→ **What the task asks**: In the data below, find the line containing "none -> yellow plate E3:E4 level 1"; reproduce that line and all subsequent lines exactly, and nothing else.

::::

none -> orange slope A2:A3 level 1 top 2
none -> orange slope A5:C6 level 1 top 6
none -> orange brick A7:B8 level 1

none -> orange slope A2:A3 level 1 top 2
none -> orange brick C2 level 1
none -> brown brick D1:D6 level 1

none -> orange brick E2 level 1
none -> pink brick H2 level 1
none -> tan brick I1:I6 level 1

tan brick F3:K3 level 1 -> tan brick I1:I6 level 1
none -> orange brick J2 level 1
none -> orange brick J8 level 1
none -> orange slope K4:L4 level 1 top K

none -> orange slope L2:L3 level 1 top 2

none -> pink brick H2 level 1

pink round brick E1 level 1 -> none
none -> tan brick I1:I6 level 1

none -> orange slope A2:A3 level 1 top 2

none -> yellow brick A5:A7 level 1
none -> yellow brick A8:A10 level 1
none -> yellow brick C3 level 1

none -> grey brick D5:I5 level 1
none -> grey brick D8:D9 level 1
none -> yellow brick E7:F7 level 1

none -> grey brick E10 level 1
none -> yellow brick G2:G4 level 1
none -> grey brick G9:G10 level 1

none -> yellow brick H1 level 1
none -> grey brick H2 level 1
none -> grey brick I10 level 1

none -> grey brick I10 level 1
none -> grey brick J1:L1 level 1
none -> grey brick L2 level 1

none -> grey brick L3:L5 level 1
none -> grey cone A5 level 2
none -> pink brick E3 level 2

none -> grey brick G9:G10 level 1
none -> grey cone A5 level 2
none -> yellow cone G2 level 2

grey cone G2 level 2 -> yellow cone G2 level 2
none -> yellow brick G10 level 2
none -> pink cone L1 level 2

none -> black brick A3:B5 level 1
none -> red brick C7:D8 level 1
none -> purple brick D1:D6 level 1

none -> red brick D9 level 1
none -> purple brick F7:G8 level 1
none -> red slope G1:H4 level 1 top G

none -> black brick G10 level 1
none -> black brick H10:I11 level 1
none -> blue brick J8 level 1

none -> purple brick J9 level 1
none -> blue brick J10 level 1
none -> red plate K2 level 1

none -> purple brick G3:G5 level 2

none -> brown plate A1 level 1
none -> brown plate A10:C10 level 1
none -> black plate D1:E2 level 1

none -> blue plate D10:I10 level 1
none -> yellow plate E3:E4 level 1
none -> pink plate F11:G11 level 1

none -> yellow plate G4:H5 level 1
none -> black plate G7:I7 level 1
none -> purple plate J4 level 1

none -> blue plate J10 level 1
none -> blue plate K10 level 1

::::

→ **Exercise solution**:
none -> yellow plate E3:E4 level 1
none -> pink plate F11:G11 level 1

none -> yellow plate G4:H5 level 1
none -> black plate G7:I7 level 1
none -> purple plate J4 level 1

none -> blue plate J10 level 1
none -> blue plate K10 level 1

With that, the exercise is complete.